<<<<
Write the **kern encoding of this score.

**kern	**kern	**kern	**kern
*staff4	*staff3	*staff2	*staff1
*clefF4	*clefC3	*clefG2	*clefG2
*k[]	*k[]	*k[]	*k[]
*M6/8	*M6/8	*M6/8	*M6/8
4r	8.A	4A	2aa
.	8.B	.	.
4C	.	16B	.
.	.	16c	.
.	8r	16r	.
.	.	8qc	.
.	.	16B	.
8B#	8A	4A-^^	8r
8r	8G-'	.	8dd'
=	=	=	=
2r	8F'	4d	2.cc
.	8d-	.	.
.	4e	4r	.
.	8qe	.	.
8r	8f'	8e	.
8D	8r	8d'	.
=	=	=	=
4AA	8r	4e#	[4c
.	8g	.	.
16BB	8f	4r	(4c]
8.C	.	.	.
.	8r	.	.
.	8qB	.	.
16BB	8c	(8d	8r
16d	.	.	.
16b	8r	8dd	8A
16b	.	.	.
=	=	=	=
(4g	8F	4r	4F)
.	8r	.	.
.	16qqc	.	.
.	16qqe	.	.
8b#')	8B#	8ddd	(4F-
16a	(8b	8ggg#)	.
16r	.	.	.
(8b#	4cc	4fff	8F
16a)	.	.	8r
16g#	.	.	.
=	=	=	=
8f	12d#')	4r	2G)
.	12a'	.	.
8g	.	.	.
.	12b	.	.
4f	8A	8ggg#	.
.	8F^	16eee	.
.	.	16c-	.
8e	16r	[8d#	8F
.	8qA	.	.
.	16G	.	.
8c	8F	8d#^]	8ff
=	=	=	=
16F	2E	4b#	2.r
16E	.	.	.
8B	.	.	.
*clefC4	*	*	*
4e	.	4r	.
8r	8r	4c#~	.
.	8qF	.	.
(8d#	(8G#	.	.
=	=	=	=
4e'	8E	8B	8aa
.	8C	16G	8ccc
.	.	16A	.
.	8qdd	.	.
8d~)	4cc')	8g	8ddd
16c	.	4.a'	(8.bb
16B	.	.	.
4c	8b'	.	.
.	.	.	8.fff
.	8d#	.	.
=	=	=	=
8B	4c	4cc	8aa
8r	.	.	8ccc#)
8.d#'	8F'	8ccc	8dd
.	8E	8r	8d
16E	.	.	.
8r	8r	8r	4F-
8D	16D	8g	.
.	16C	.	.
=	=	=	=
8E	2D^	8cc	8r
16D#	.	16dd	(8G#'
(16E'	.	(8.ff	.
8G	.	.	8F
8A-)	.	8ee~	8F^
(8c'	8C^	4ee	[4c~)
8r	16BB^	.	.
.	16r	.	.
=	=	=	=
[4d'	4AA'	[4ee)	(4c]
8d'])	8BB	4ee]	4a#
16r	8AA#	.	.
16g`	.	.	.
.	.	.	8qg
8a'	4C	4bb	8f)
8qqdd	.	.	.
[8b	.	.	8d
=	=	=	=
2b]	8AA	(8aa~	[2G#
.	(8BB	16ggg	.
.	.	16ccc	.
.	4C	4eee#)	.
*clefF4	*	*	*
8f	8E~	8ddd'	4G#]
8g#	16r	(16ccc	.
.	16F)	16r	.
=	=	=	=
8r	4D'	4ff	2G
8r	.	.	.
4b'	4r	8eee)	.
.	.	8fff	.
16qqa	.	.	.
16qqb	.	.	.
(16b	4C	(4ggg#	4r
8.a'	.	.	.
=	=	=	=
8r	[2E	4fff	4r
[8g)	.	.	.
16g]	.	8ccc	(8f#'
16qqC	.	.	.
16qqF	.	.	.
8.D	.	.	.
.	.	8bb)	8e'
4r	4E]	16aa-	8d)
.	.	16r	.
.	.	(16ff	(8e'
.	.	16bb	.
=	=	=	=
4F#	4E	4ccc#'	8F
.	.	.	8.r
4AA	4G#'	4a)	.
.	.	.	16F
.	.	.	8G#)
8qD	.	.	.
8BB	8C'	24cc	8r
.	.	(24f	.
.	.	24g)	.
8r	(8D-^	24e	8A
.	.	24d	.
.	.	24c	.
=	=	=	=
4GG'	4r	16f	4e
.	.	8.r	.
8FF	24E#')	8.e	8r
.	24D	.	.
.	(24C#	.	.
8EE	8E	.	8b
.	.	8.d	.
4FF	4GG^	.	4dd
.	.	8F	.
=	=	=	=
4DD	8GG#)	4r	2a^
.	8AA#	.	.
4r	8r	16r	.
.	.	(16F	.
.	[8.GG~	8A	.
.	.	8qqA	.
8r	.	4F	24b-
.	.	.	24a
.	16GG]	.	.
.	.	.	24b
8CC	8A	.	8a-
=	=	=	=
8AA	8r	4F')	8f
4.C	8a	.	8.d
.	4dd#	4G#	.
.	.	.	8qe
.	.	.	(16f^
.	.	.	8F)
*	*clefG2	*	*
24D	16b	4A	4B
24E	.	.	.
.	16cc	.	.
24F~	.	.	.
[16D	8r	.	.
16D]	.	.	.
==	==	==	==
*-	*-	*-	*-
>>>>
(TASK TO COMPLETE):
Locate every line in the records above that contains the string "kern", treating uppercase and lowercase as distinct, and copy each such line.

(OUTPUT FOR THIS TASK):
Write the **kern encoding of this score.
**kern	**kern	**kern	**kern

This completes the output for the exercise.